Available data:
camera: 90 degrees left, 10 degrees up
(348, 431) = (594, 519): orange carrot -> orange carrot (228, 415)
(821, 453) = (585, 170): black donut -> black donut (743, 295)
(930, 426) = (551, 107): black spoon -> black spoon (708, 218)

What you will do:
Your answer should be an exact copy of the lines from the one with "(821, 453) = (585, 170): black" through the end of the material, with no other lines.

Answer box:
(821, 453) = (585, 170): black donut -> black donut (743, 295)
(930, 426) = (551, 107): black spoon -> black spoon (708, 218)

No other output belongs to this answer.